*EXTRACTED INFORMATION:*
· · · ·

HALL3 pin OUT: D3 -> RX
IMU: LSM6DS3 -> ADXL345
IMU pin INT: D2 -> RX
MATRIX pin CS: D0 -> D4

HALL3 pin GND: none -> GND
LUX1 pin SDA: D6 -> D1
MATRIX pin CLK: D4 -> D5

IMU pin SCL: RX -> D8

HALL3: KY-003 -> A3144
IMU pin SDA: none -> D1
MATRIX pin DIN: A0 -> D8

· · · ·

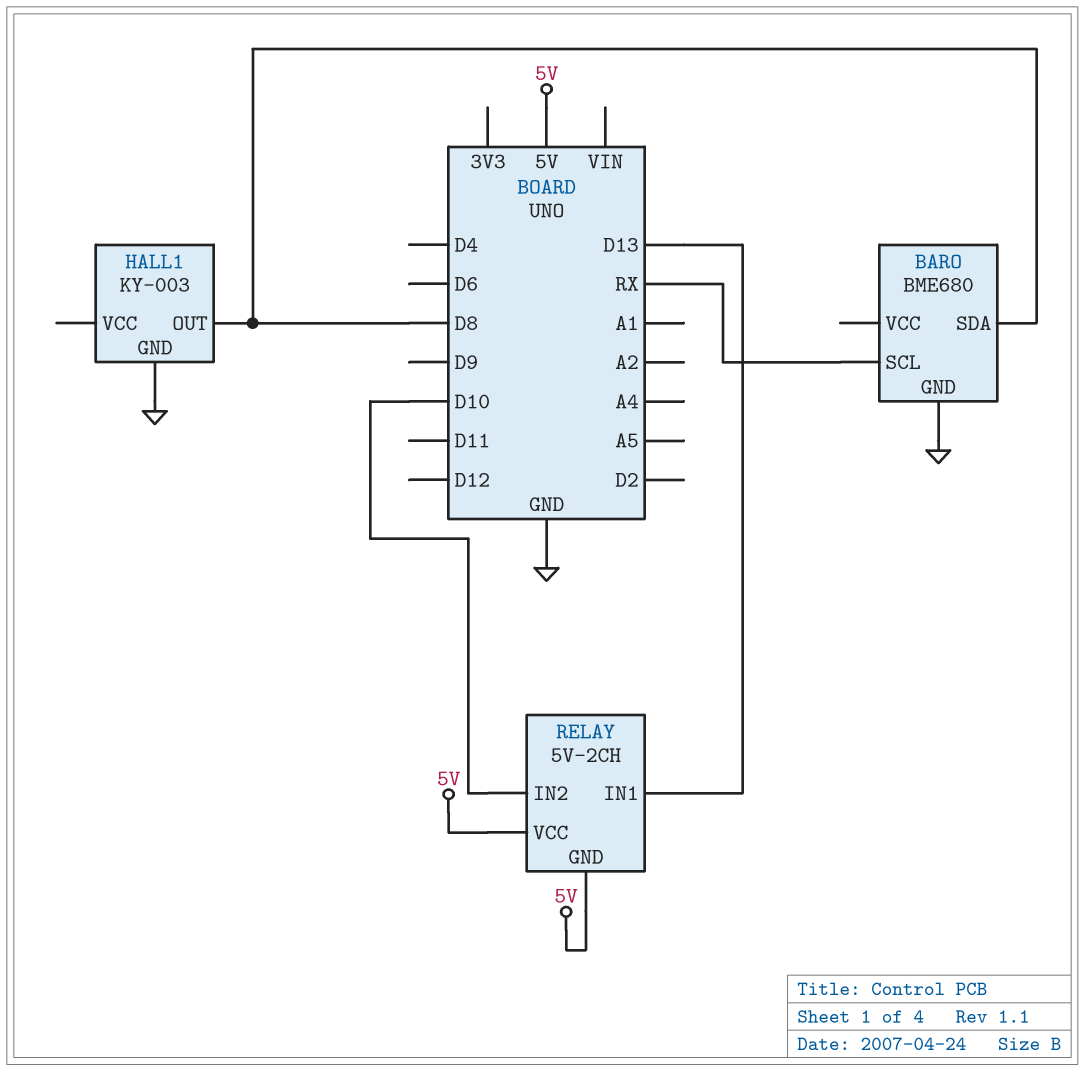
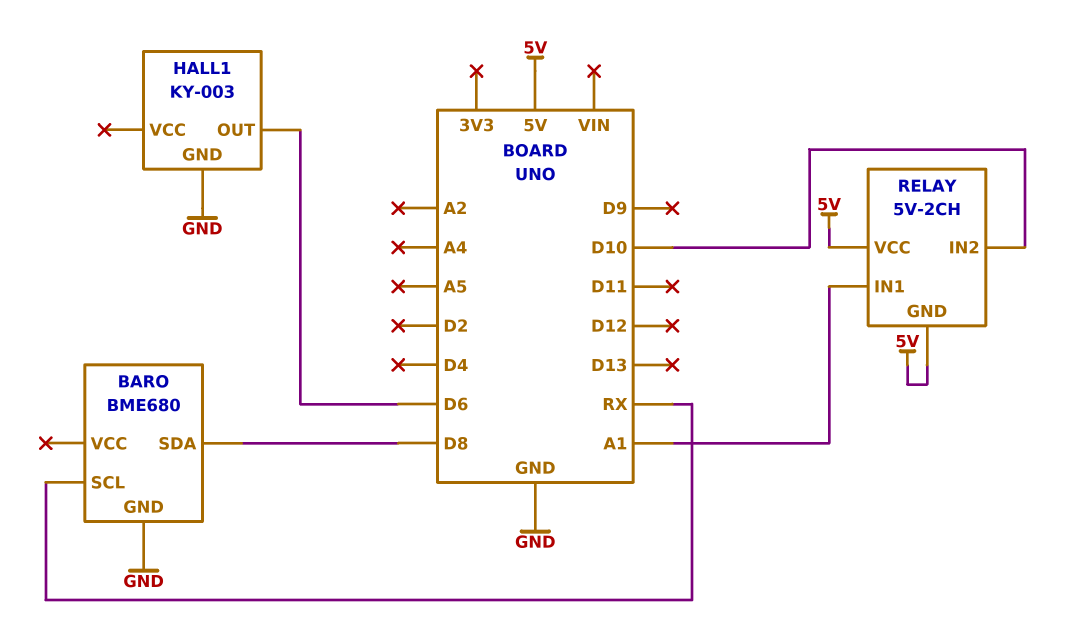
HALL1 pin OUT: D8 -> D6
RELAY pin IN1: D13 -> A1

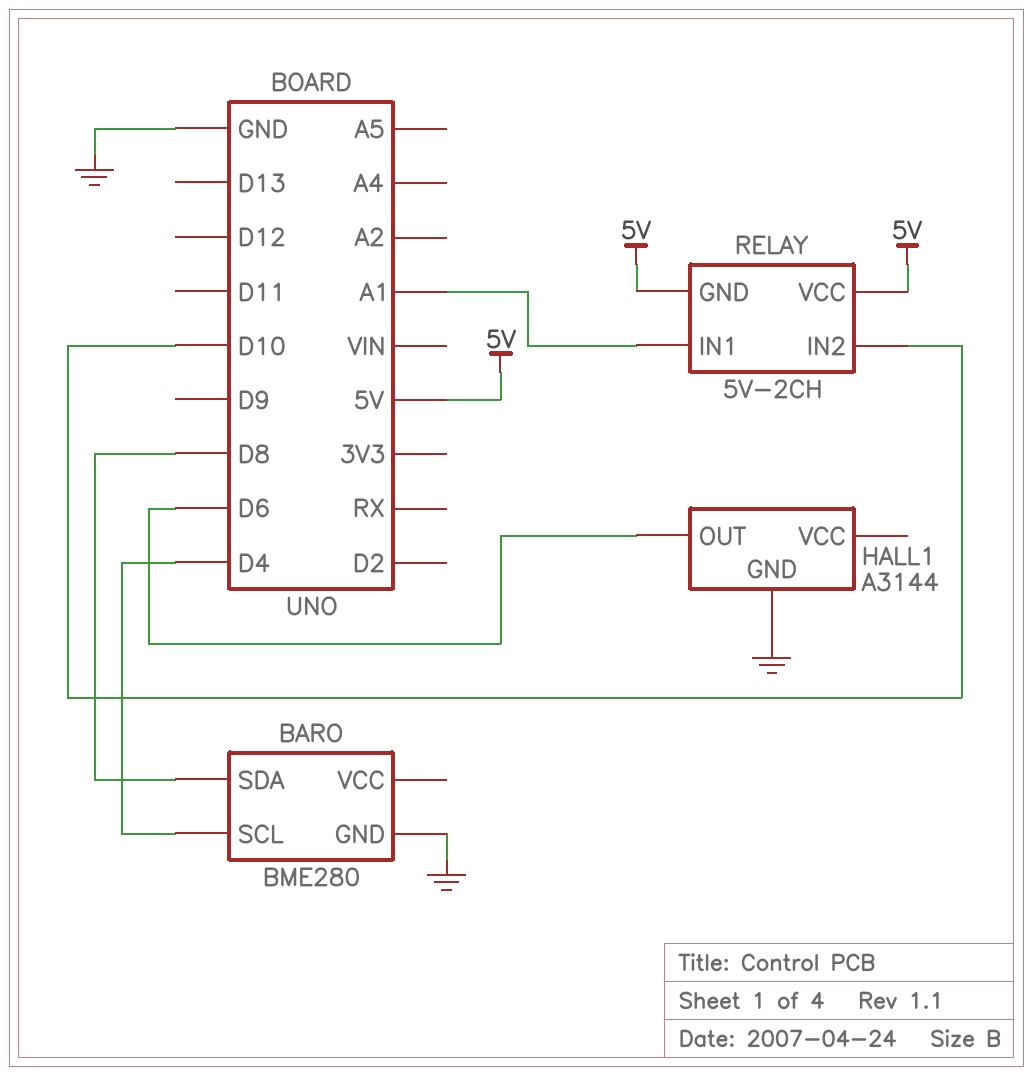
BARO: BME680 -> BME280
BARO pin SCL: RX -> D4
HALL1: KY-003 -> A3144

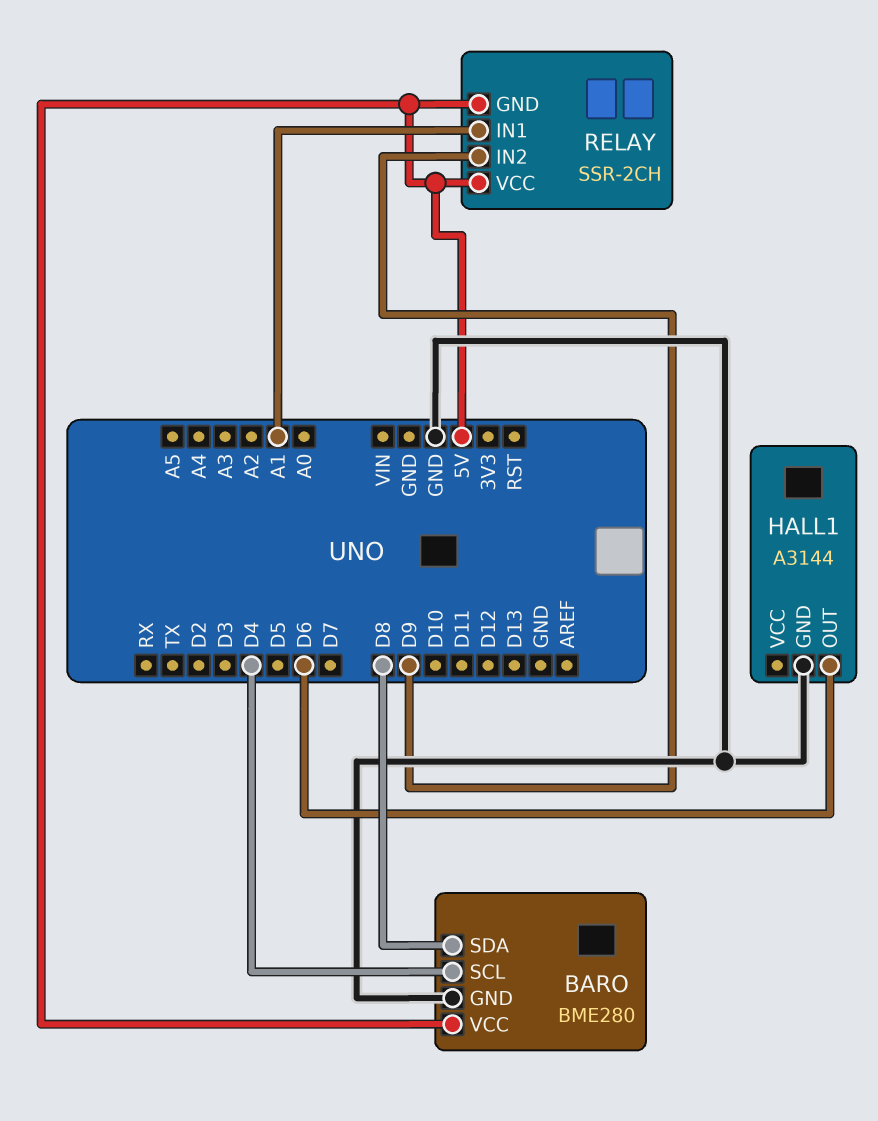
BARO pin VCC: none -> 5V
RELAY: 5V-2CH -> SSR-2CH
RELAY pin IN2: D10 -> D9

· · · ·

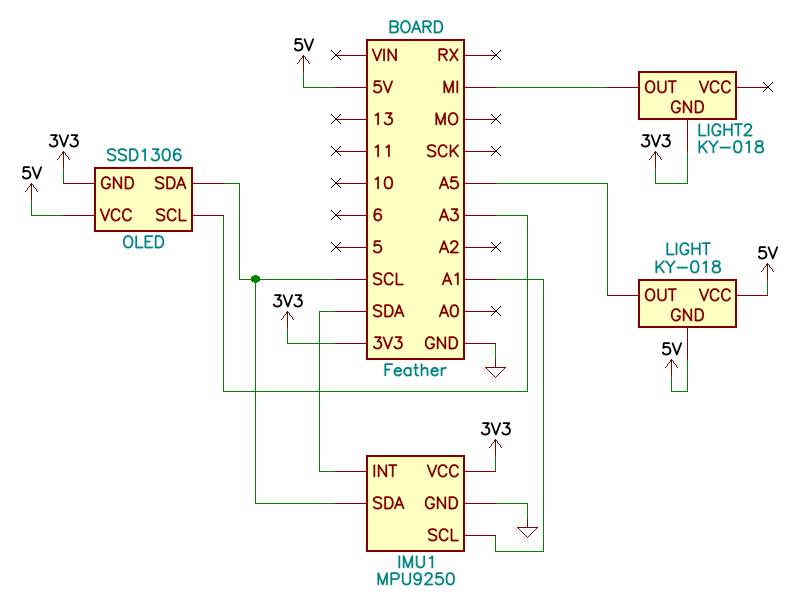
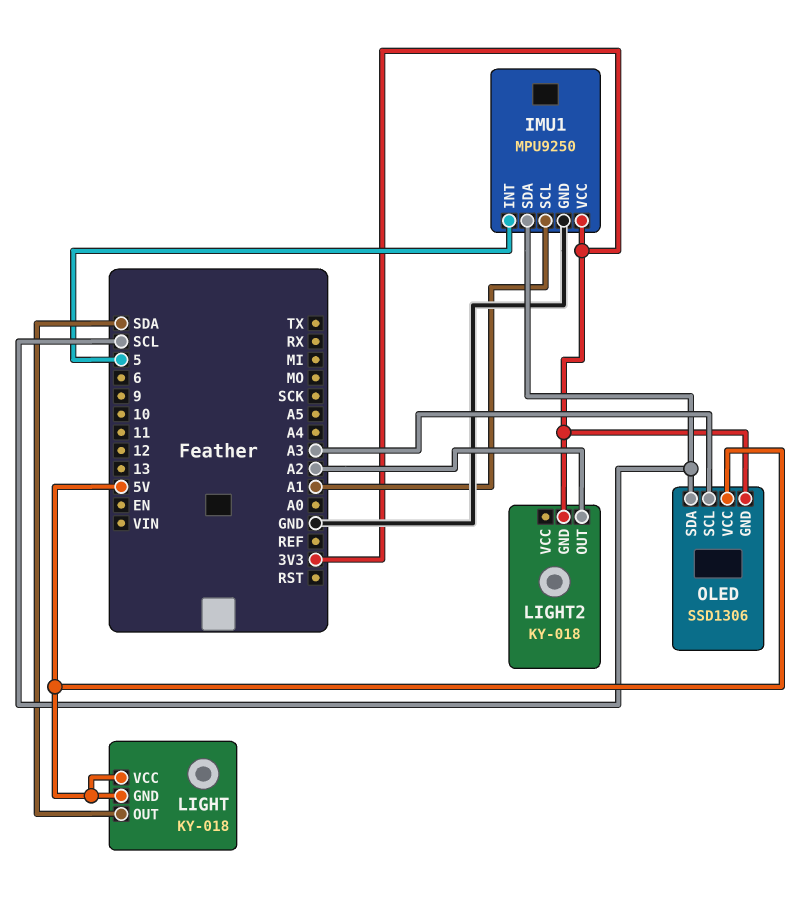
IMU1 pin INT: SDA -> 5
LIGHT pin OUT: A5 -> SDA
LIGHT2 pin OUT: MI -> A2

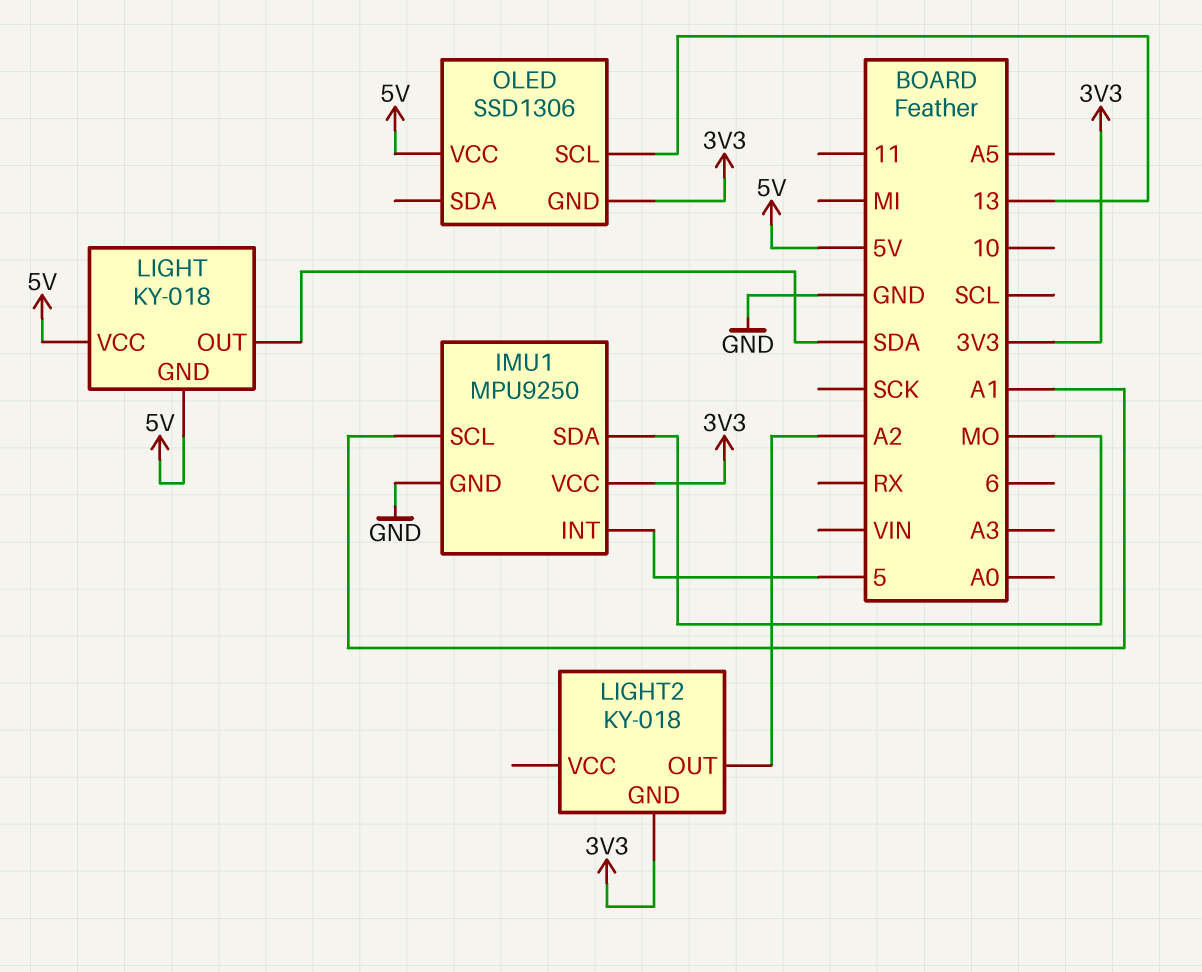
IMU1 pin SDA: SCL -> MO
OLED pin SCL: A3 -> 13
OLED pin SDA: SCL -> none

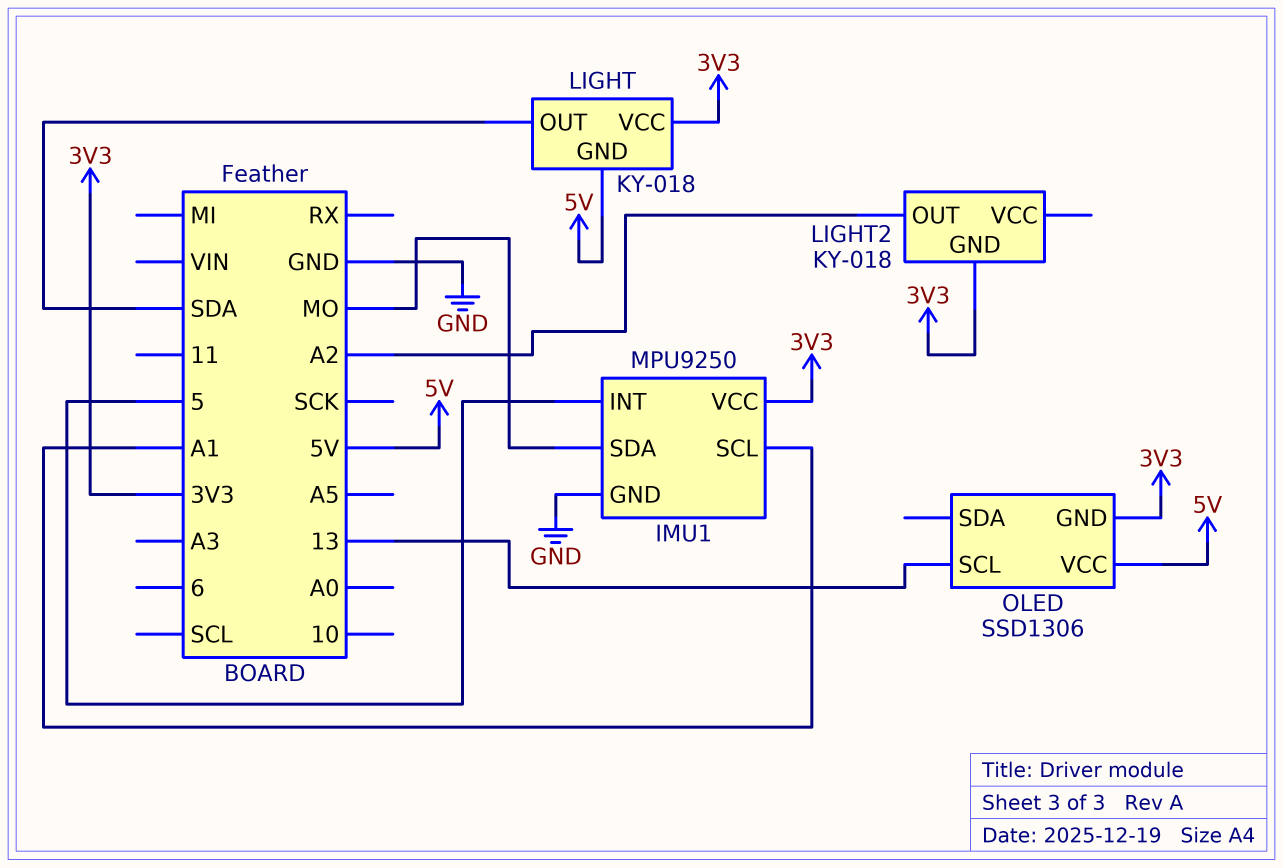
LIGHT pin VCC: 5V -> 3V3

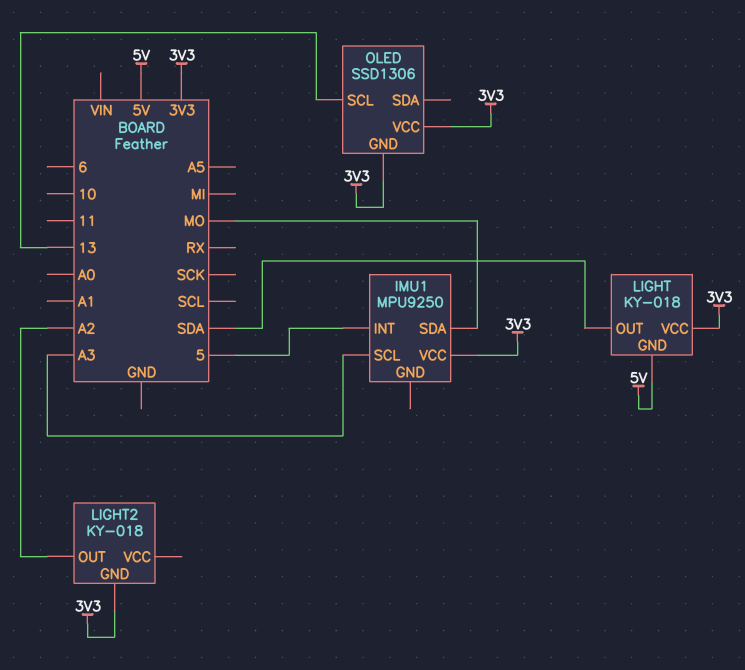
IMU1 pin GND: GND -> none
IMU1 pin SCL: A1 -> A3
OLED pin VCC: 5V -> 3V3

· · · ·

*YOUR INSTRUCTIONS:*
Would you copy out, exactly and with no pictures, only the lines above from the one that contains "OLED pin SCL: A3 -> 13" through the one that contains "OLED pin VCC: 5V -> 3V3"?

*RESPONSE BOX:*
OLED pin SCL: A3 -> 13
OLED pin SDA: SCL -> none

LIGHT pin VCC: 5V -> 3V3

IMU1 pin GND: GND -> none
IMU1 pin SCL: A1 -> A3
OLED pin VCC: 5V -> 3V3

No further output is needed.